[What the task requires]
Please report, as a single number with no other text, how many lines of the listing contain "plus".

[Records supplied]
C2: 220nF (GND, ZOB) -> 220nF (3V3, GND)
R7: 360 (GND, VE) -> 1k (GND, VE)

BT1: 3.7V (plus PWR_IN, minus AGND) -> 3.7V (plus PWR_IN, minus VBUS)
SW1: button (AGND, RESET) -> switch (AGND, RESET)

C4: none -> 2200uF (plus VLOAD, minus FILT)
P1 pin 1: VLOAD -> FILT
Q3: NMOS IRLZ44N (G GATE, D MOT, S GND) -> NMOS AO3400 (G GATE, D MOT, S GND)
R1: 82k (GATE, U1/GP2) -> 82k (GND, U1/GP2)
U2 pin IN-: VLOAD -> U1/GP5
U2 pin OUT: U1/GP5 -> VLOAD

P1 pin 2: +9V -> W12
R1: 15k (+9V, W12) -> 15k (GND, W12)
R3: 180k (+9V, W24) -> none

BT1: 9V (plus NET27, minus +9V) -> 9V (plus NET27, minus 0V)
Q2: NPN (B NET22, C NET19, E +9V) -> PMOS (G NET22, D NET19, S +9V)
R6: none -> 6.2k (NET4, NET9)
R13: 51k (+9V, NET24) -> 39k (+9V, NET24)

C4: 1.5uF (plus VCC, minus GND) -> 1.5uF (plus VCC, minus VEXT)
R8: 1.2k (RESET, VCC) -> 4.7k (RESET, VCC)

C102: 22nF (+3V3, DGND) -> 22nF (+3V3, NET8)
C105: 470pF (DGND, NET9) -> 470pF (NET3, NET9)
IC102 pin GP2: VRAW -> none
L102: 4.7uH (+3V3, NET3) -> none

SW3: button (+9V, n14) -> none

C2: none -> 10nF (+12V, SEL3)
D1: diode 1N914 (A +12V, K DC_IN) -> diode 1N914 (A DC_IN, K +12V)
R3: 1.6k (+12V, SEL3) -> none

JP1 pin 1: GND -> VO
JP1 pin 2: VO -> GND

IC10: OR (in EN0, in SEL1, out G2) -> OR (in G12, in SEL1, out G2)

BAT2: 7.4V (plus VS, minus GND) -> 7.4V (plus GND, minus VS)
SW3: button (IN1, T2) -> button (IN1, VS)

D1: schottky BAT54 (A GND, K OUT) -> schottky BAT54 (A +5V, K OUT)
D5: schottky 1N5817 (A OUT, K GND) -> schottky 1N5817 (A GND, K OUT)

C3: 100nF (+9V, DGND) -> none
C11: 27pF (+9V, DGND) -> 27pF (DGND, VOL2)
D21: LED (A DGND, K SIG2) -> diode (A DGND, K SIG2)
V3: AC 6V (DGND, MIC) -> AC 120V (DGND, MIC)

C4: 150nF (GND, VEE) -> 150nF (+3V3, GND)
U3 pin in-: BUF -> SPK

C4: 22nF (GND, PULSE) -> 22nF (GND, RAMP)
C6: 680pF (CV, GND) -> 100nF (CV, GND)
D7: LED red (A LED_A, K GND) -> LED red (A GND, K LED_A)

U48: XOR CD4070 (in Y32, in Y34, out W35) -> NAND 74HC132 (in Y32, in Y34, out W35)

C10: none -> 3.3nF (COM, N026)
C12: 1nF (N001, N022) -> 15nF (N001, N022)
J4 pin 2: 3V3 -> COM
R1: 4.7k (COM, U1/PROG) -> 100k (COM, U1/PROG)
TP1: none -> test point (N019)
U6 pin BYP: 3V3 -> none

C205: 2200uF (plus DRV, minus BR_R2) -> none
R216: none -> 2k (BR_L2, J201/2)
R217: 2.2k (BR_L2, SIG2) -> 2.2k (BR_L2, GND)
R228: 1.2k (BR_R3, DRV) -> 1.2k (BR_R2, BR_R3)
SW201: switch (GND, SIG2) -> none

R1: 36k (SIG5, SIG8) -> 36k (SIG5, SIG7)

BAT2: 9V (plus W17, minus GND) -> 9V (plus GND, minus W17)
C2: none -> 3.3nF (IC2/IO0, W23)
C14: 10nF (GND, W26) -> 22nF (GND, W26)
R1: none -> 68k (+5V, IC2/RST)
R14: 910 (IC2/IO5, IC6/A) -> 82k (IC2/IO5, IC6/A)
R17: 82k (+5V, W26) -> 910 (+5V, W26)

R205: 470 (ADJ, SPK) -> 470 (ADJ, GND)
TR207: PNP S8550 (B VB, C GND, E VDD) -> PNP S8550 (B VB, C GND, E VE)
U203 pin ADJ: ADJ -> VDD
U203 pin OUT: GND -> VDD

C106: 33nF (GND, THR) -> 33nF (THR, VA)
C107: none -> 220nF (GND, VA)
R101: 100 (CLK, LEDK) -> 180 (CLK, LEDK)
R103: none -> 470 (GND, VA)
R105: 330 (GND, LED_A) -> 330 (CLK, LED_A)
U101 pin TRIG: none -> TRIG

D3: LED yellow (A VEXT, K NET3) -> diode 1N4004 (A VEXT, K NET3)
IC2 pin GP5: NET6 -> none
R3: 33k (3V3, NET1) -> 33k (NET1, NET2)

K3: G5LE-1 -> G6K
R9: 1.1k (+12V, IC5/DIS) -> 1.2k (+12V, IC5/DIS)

[Task answer]
7